╭──

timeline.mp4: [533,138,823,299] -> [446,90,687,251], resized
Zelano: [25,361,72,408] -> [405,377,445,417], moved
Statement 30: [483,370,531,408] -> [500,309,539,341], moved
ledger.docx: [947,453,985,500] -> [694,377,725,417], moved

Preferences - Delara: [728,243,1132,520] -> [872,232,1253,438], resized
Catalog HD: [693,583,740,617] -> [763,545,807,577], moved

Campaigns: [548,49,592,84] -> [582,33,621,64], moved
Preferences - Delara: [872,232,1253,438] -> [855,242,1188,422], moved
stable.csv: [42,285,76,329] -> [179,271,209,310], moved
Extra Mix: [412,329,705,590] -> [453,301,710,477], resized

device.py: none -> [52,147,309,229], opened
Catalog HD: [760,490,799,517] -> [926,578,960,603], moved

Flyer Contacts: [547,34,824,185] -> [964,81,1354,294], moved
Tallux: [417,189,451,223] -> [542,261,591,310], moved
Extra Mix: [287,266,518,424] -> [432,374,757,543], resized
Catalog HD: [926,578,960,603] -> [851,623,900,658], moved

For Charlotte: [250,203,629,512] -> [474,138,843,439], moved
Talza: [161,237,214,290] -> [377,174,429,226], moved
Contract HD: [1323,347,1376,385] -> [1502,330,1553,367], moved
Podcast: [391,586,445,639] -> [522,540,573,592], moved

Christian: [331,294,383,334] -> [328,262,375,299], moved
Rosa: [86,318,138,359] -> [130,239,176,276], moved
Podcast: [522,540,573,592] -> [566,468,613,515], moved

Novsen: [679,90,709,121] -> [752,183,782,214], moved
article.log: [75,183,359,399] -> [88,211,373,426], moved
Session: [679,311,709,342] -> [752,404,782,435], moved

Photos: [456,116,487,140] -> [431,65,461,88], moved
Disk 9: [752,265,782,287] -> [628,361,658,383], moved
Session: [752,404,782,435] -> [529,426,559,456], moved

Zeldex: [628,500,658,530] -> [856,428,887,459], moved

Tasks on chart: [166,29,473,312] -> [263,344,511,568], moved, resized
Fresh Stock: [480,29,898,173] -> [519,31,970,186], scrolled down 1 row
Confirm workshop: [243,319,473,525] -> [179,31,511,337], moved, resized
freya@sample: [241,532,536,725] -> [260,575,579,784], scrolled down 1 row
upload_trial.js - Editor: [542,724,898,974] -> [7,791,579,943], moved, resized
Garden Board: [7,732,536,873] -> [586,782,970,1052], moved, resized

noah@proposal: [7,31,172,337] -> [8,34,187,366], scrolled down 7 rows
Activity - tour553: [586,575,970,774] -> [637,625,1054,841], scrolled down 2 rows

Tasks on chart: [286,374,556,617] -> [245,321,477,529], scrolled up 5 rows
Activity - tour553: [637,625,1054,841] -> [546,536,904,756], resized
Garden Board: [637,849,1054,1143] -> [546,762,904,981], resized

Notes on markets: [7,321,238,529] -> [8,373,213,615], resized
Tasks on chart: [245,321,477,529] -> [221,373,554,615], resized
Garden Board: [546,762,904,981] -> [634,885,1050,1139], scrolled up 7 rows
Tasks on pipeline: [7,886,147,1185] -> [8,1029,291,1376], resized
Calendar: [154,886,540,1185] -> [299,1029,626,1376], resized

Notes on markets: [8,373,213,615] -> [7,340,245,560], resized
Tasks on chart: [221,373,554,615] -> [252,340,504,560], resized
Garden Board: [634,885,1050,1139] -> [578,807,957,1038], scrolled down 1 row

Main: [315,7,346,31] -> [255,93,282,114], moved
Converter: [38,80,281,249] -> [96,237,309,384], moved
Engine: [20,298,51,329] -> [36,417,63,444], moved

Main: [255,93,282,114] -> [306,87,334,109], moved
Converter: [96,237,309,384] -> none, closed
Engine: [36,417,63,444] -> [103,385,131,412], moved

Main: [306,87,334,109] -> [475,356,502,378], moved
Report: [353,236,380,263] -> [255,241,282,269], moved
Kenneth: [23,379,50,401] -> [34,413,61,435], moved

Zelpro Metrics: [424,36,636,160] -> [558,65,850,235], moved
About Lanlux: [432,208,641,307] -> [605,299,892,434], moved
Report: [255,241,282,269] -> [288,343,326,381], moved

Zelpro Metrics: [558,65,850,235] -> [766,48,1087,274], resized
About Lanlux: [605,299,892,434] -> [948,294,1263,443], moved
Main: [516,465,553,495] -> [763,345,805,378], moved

╰──

In the entries above, identify each line that includes the string "Metrics", then copy it.

TASK OUTPUT:
Zelpro Metrics: [424,36,636,160] -> [558,65,850,235], moved
Zelpro Metrics: [558,65,850,235] -> [766,48,1087,274], resized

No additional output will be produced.